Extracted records
=== Begin Enclosure ===
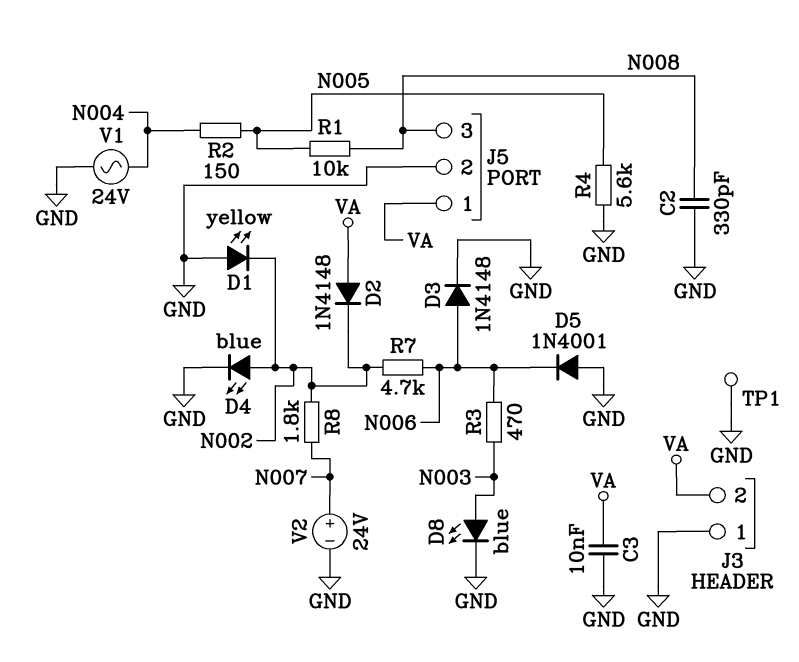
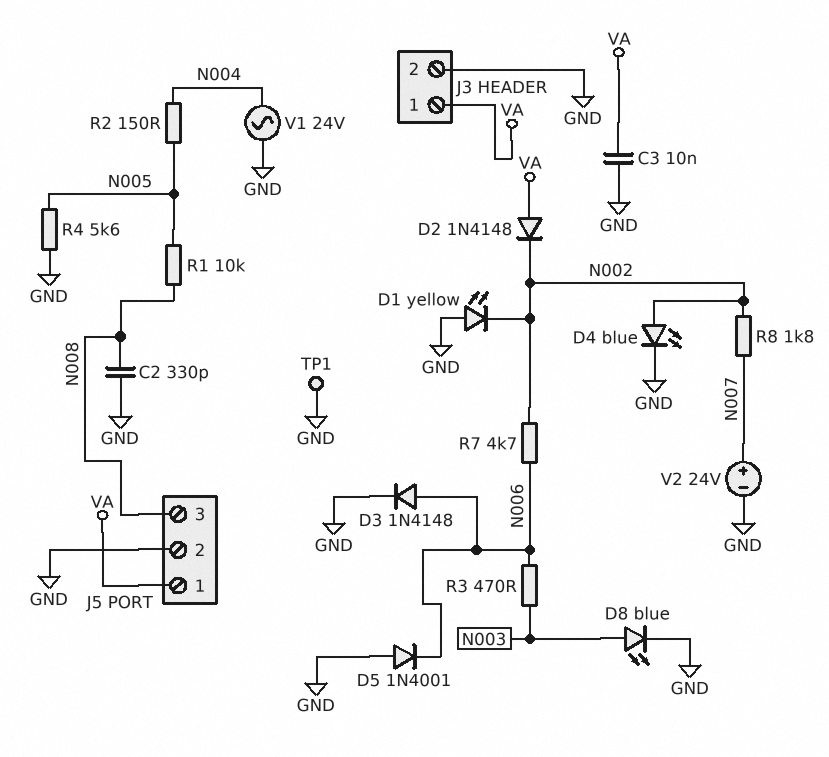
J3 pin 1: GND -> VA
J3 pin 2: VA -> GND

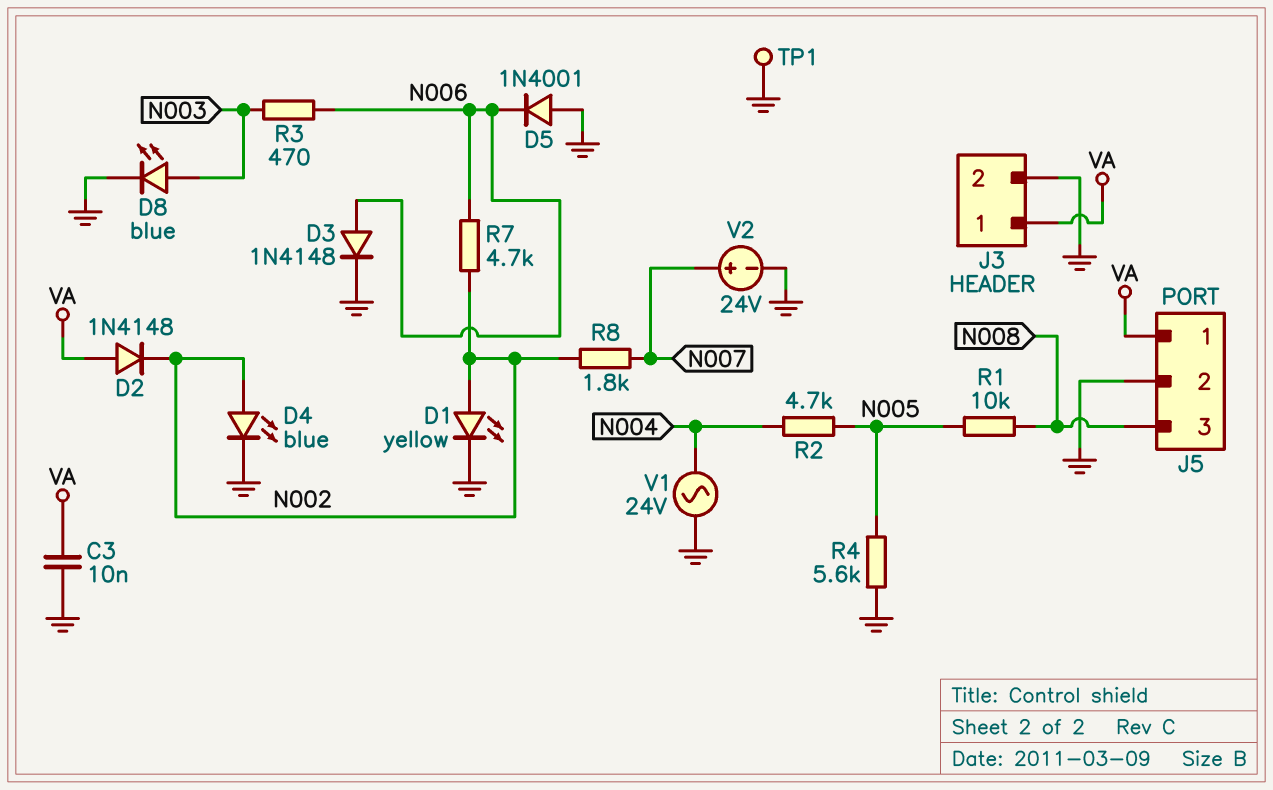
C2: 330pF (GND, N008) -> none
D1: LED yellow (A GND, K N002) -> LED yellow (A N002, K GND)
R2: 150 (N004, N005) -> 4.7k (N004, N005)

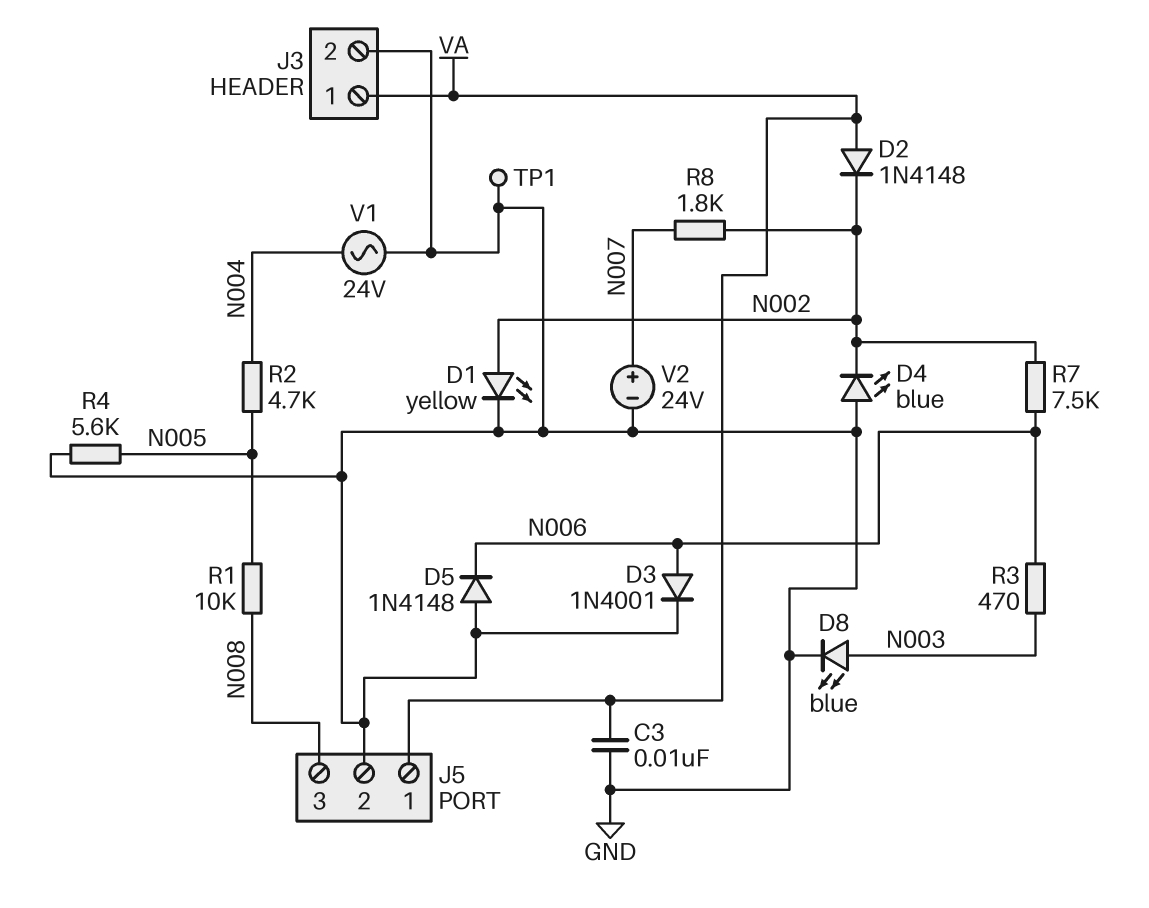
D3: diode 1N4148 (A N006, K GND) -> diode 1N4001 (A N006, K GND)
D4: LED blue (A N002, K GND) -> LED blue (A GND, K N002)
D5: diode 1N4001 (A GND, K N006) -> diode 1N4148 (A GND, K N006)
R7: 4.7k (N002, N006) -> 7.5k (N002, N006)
=== End Enclosure ===
=== Begin Enclosure ===
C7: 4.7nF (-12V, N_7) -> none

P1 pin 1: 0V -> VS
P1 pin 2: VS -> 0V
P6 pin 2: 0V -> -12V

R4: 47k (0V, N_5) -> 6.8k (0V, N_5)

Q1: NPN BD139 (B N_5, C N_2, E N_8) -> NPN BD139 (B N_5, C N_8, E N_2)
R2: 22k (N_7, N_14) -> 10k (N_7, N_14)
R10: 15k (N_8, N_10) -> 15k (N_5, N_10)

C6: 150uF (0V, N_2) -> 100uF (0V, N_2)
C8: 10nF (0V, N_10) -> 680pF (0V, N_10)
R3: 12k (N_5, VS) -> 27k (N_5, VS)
=== End Enclosure ===
**TO DO**
Every line in the records that holds the word "none" should be copied into the answer.

**RESPONSE**
C2: 330pF (GND, N008) -> none
C7: 4.7nF (-12V, N_7) -> none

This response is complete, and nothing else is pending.